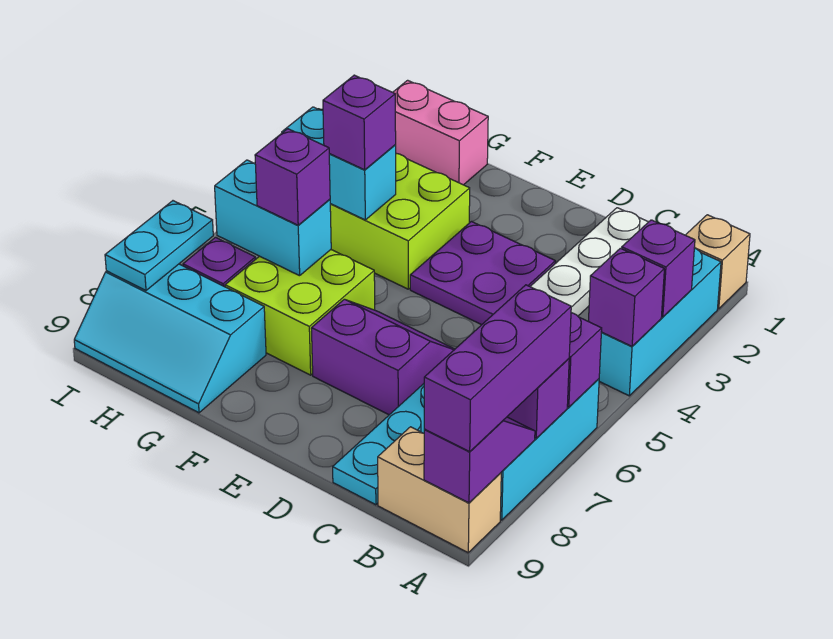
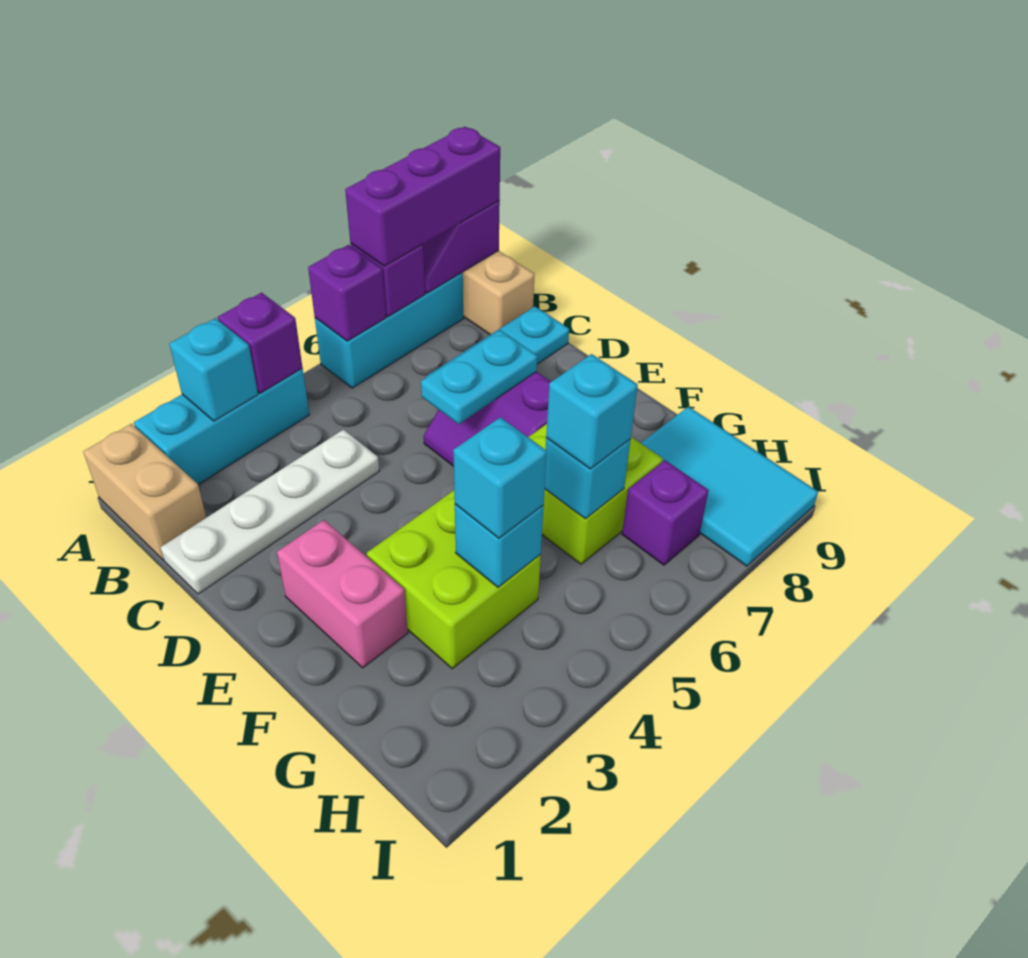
tan brick A1 level 1 -> tan brick A1:B1 level 1
purple brick A3 level 2 -> cyan brick A3 level 2
purple plate D3:E4 level 1 -> none
pink brick G1:H1 level 1 -> pink brick E2:F2 level 1
cyan brick G4:H4 level 2 -> cyan brick G4 level 2
purple brick G4 level 3 -> cyan brick G4 level 3
cyan brick G6:H6 level 2 -> cyan brick G6 level 2
purple brick G6 level 3 -> cyan brick G6 level 3
cyan slope G8:I9 level 1 top 8 -> cyan tile G8:I9 level 1
cyan plate I7:I8 level 2 -> cyan plate D6:D7 level 2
***
DIRECTIONS FOR THIS TASK: If a line in the records contains the string "brick", include it in the count; report that count alone.

SOLUTION FOR THIS TASK: 7